## Change detection outputs
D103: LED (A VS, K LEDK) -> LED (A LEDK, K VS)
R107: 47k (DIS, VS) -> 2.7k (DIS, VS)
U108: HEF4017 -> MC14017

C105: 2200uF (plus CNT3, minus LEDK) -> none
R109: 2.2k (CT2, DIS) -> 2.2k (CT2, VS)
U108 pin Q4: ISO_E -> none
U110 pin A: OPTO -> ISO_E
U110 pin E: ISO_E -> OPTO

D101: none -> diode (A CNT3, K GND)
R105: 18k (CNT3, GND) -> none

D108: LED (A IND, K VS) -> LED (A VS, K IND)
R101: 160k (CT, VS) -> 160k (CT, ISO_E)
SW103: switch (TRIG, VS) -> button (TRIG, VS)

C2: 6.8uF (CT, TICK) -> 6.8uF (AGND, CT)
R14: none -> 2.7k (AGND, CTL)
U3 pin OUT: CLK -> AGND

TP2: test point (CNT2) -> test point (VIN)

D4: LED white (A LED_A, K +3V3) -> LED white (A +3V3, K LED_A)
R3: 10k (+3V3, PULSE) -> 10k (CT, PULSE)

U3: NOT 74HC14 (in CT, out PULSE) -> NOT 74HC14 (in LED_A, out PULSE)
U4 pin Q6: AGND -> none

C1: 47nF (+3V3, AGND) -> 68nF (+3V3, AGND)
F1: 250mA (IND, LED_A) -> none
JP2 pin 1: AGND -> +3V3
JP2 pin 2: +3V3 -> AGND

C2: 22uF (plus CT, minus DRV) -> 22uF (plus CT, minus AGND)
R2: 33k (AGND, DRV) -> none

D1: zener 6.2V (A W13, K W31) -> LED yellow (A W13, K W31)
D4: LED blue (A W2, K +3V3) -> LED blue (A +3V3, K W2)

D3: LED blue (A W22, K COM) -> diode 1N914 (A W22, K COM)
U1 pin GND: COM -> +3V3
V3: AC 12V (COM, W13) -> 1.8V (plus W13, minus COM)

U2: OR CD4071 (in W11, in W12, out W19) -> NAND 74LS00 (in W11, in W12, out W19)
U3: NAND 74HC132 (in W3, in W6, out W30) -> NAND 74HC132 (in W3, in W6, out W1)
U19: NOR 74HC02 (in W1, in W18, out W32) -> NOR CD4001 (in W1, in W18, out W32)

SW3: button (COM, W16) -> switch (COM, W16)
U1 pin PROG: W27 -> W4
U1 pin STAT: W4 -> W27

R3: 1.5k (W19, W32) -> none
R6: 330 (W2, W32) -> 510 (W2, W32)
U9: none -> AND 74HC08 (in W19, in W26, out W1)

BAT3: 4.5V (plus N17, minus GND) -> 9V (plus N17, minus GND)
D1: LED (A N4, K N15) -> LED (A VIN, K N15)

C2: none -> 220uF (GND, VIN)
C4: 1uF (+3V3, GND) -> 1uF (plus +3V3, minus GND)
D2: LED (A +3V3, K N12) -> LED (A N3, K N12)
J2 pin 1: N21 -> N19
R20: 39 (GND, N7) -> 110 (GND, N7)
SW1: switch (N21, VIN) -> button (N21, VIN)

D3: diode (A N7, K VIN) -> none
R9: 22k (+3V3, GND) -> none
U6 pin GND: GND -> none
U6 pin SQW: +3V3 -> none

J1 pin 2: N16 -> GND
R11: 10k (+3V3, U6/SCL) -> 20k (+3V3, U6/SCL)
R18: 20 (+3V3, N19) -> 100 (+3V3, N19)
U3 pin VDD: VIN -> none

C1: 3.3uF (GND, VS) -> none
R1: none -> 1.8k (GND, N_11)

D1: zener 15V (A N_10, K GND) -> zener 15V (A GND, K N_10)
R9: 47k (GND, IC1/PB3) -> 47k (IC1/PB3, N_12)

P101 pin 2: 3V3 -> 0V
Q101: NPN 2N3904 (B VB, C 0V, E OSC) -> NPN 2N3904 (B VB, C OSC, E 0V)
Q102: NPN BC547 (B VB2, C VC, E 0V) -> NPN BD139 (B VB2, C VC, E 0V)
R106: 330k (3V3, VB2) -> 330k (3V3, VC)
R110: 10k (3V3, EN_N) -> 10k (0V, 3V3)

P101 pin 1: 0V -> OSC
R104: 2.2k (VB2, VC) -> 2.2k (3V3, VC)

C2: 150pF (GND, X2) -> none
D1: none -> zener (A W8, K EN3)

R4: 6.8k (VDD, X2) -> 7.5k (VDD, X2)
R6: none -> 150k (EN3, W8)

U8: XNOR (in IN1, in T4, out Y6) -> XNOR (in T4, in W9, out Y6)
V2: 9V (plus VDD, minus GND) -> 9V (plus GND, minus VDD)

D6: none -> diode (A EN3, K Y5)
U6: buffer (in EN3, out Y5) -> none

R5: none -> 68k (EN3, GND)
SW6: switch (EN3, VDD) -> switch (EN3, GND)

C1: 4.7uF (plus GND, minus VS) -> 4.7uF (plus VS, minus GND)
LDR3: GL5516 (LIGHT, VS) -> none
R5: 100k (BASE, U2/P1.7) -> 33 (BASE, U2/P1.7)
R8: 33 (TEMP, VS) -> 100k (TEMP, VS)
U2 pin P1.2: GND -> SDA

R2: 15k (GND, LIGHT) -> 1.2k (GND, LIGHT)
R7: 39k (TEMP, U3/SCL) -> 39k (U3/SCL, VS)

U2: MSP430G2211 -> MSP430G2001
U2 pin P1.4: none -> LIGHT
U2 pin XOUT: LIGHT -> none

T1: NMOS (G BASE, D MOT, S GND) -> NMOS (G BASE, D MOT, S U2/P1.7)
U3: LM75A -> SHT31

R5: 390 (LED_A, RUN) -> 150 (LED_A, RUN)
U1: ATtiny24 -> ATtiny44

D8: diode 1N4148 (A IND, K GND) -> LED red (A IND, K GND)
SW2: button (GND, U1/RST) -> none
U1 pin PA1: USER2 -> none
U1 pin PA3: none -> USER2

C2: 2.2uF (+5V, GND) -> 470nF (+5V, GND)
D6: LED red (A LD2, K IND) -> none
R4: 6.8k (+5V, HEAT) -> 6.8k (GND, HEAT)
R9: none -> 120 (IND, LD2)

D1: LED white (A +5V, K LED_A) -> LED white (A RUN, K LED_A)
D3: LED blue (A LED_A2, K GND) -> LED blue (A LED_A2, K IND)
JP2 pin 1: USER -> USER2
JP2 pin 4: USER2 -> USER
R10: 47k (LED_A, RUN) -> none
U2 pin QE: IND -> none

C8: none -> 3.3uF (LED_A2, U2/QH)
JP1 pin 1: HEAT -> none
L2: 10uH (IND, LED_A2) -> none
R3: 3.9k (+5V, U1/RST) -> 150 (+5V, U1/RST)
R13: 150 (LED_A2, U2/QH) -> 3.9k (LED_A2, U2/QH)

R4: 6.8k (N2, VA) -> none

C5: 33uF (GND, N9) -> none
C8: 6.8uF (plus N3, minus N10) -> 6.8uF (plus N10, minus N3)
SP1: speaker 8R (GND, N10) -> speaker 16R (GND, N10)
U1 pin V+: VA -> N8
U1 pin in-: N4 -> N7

## Task statement
The data above is to be restated line for line, word for word.

## Output of the task
D103: LED (A VS, K LEDK) -> LED (A LEDK, K VS)
R107: 47k (DIS, VS) -> 2.7k (DIS, VS)
U108: HEF4017 -> MC14017

C105: 2200uF (plus CNT3, minus LEDK) -> none
R109: 2.2k (CT2, DIS) -> 2.2k (CT2, VS)
U108 pin Q4: ISO_E -> none
U110 pin A: OPTO -> ISO_E
U110 pin E: ISO_E -> OPTO

D101: none -> diode (A CNT3, K GND)
R105: 18k (CNT3, GND) -> none

D108: LED (A IND, K VS) -> LED (A VS, K IND)
R101: 160k (CT, VS) -> 160k (CT, ISO_E)
SW103: switch (TRIG, VS) -> button (TRIG, VS)

C2: 6.8uF (CT, TICK) -> 6.8uF (AGND, CT)
R14: none -> 2.7k (AGND, CTL)
U3 pin OUT: CLK -> AGND

TP2: test point (CNT2) -> test point (VIN)

D4: LED white (A LED_A, K +3V3) -> LED white (A +3V3, K LED_A)
R3: 10k (+3V3, PULSE) -> 10k (CT, PULSE)

U3: NOT 74HC14 (in CT, out PULSE) -> NOT 74HC14 (in LED_A, out PULSE)
U4 pin Q6: AGND -> none

C1: 47nF (+3V3, AGND) -> 68nF (+3V3, AGND)
F1: 250mA (IND, LED_A) -> none
JP2 pin 1: AGND -> +3V3
JP2 pin 2: +3V3 -> AGND

C2: 22uF (plus CT, minus DRV) -> 22uF (plus CT, minus AGND)
R2: 33k (AGND, DRV) -> none

D1: zener 6.2V (A W13, K W31) -> LED yellow (A W13, K W31)
D4: LED blue (A W2, K +3V3) -> LED blue (A +3V3, K W2)

D3: LED blue (A W22, K COM) -> diode 1N914 (A W22, K COM)
U1 pin GND: COM -> +3V3
V3: AC 12V (COM, W13) -> 1.8V (plus W13, minus COM)

U2: OR CD4071 (in W11, in W12, out W19) -> NAND 74LS00 (in W11, in W12, out W19)
U3: NAND 74HC132 (in W3, in W6, out W30) -> NAND 74HC132 (in W3, in W6, out W1)
U19: NOR 74HC02 (in W1, in W18, out W32) -> NOR CD4001 (in W1, in W18, out W32)

SW3: button (COM, W16) -> switch (COM, W16)
U1 pin PROG: W27 -> W4
U1 pin STAT: W4 -> W27

R3: 1.5k (W19, W32) -> none
R6: 330 (W2, W32) -> 510 (W2, W32)
U9: none -> AND 74HC08 (in W19, in W26, out W1)

BAT3: 4.5V (plus N17, minus GND) -> 9V (plus N17, minus GND)
D1: LED (A N4, K N15) -> LED (A VIN, K N15)

C2: none -> 220uF (GND, VIN)
C4: 1uF (+3V3, GND) -> 1uF (plus +3V3, minus GND)
D2: LED (A +3V3, K N12) -> LED (A N3, K N12)
J2 pin 1: N21 -> N19
R20: 39 (GND, N7) -> 110 (GND, N7)
SW1: switch (N21, VIN) -> button (N21, VIN)

D3: diode (A N7, K VIN) -> none
R9: 22k (+3V3, GND) -> none
U6 pin GND: GND -> none
U6 pin SQW: +3V3 -> none

J1 pin 2: N16 -> GND
R11: 10k (+3V3, U6/SCL) -> 20k (+3V3, U6/SCL)
R18: 20 (+3V3, N19) -> 100 (+3V3, N19)
U3 pin VDD: VIN -> none

C1: 3.3uF (GND, VS) -> none
R1: none -> 1.8k (GND, N_11)

D1: zener 15V (A N_10, K GND) -> zener 15V (A GND, K N_10)
R9: 47k (GND, IC1/PB3) -> 47k (IC1/PB3, N_12)

P101 pin 2: 3V3 -> 0V
Q101: NPN 2N3904 (B VB, C 0V, E OSC) -> NPN 2N3904 (B VB, C OSC, E 0V)
Q102: NPN BC547 (B VB2, C VC, E 0V) -> NPN BD139 (B VB2, C VC, E 0V)
R106: 330k (3V3, VB2) -> 330k (3V3, VC)
R110: 10k (3V3, EN_N) -> 10k (0V, 3V3)

P101 pin 1: 0V -> OSC
R104: 2.2k (VB2, VC) -> 2.2k (3V3, VC)

C2: 150pF (GND, X2) -> none
D1: none -> zener (A W8, K EN3)

R4: 6.8k (VDD, X2) -> 7.5k (VDD, X2)
R6: none -> 150k (EN3, W8)

U8: XNOR (in IN1, in T4, out Y6) -> XNOR (in T4, in W9, out Y6)
V2: 9V (plus VDD, minus GND) -> 9V (plus GND, minus VDD)

D6: none -> diode (A EN3, K Y5)
U6: buffer (in EN3, out Y5) -> none

R5: none -> 68k (EN3, GND)
SW6: switch (EN3, VDD) -> switch (EN3, GND)

C1: 4.7uF (plus GND, minus VS) -> 4.7uF (plus VS, minus GND)
LDR3: GL5516 (LIGHT, VS) -> none
R5: 100k (BASE, U2/P1.7) -> 33 (BASE, U2/P1.7)
R8: 33 (TEMP, VS) -> 100k (TEMP, VS)
U2 pin P1.2: GND -> SDA

R2: 15k (GND, LIGHT) -> 1.2k (GND, LIGHT)
R7: 39k (TEMP, U3/SCL) -> 39k (U3/SCL, VS)

U2: MSP430G2211 -> MSP430G2001
U2 pin P1.4: none -> LIGHT
U2 pin XOUT: LIGHT -> none

T1: NMOS (G BASE, D MOT, S GND) -> NMOS (G BASE, D MOT, S U2/P1.7)
U3: LM75A -> SHT31

R5: 390 (LED_A, RUN) -> 150 (LED_A, RUN)
U1: ATtiny24 -> ATtiny44

D8: diode 1N4148 (A IND, K GND) -> LED red (A IND, K GND)
SW2: button (GND, U1/RST) -> none
U1 pin PA1: USER2 -> none
U1 pin PA3: none -> USER2

C2: 2.2uF (+5V, GND) -> 470nF (+5V, GND)
D6: LED red (A LD2, K IND) -> none
R4: 6.8k (+5V, HEAT) -> 6.8k (GND, HEAT)
R9: none -> 120 (IND, LD2)

D1: LED white (A +5V, K LED_A) -> LED white (A RUN, K LED_A)
D3: LED blue (A LED_A2, K GND) -> LED blue (A LED_A2, K IND)
JP2 pin 1: USER -> USER2
JP2 pin 4: USER2 -> USER
R10: 47k (LED_A, RUN) -> none
U2 pin QE: IND -> none

C8: none -> 3.3uF (LED_A2, U2/QH)
JP1 pin 1: HEAT -> none
L2: 10uH (IND, LED_A2) -> none
R3: 3.9k (+5V, U1/RST) -> 150 (+5V, U1/RST)
R13: 150 (LED_A2, U2/QH) -> 3.9k (LED_A2, U2/QH)

R4: 6.8k (N2, VA) -> none

C5: 33uF (GND, N9) -> none
C8: 6.8uF (plus N3, minus N10) -> 6.8uF (plus N10, minus N3)
SP1: speaker 8R (GND, N10) -> speaker 16R (GND, N10)
U1 pin V+: VA -> N8
U1 pin in-: N4 -> N7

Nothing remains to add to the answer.